Dataset content:
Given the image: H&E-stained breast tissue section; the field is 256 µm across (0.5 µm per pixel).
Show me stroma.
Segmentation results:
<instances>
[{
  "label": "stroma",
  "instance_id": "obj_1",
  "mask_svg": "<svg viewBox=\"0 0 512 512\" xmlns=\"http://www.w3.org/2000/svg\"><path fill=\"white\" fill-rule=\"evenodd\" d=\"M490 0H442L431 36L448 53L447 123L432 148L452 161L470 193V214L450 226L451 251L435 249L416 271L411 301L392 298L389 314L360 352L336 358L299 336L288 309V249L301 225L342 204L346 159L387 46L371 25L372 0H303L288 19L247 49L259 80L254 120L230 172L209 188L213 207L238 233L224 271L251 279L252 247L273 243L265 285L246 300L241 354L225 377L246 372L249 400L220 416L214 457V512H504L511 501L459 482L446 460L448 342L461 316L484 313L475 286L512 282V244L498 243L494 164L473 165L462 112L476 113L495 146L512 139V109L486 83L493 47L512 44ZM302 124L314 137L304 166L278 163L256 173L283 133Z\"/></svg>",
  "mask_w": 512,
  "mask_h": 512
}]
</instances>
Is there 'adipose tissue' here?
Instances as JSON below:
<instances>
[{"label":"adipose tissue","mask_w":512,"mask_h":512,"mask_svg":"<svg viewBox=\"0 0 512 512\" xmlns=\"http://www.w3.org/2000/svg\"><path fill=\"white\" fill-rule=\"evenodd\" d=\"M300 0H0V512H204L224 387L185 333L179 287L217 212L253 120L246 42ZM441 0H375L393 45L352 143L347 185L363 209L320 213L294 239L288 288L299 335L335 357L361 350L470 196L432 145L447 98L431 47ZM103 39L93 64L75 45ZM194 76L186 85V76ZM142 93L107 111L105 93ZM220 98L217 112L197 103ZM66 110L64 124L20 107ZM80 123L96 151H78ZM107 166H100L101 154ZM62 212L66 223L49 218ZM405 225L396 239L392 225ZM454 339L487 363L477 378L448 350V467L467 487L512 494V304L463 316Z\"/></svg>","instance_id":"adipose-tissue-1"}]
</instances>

Your task: Send back all of the entries exactly, with nothing missing.

Exercise result:
Given the image: H&E-stained breast tissue section; the field is 256 µm across (0.5 µm per pixel).
Show me stroma.
Segmentation results:
<instances>
[{
  "label": "stroma",
  "instance_id": "obj_1",
  "mask_svg": "<svg viewBox=\"0 0 512 512\" xmlns=\"http://www.w3.org/2000/svg\"><path fill=\"white\" fill-rule=\"evenodd\" d=\"M490 0H442L431 36L448 53L447 123L432 148L452 161L470 193V214L450 226L451 251L435 249L416 271L411 301L392 298L389 314L360 352L336 358L299 336L288 309V249L301 225L342 204L346 159L387 46L371 25L372 0H303L288 19L247 49L259 80L254 120L230 172L209 188L213 207L238 233L224 271L251 279L252 247L273 243L265 285L246 300L241 354L225 377L246 372L249 400L220 416L214 457V512H504L511 501L459 482L446 460L448 342L461 316L484 313L475 286L512 282V244L498 243L494 164L473 165L462 112L476 113L495 146L512 139V109L486 83L493 47L512 44ZM302 124L314 137L304 166L278 163L256 173L283 133Z\"/></svg>",
  "mask_w": 512,
  "mask_h": 512
}]
</instances>
Is there 'adipose tissue' here?
Instances as JSON below:
<instances>
[{"label":"adipose tissue","mask_w":512,"mask_h":512,"mask_svg":"<svg viewBox=\"0 0 512 512\" xmlns=\"http://www.w3.org/2000/svg\"><path fill=\"white\" fill-rule=\"evenodd\" d=\"M300 0H0V512H204L224 387L185 333L179 287L217 212L253 120L246 42ZM441 0H375L393 45L352 143L347 185L363 209L320 213L294 239L288 288L299 335L335 357L361 350L470 196L432 145L447 98L431 47ZM103 39L93 64L75 45ZM194 76L186 85V76ZM142 93L107 111L105 93ZM220 98L217 112L197 103ZM66 110L64 124L20 107ZM80 123L96 151H78ZM107 166H100L101 154ZM62 212L66 223L49 218ZM405 225L396 239L392 225ZM454 339L487 363L477 378L448 350V467L467 487L512 494V304L463 316Z\"/></svg>","instance_id":"adipose-tissue-1"}]
</instances>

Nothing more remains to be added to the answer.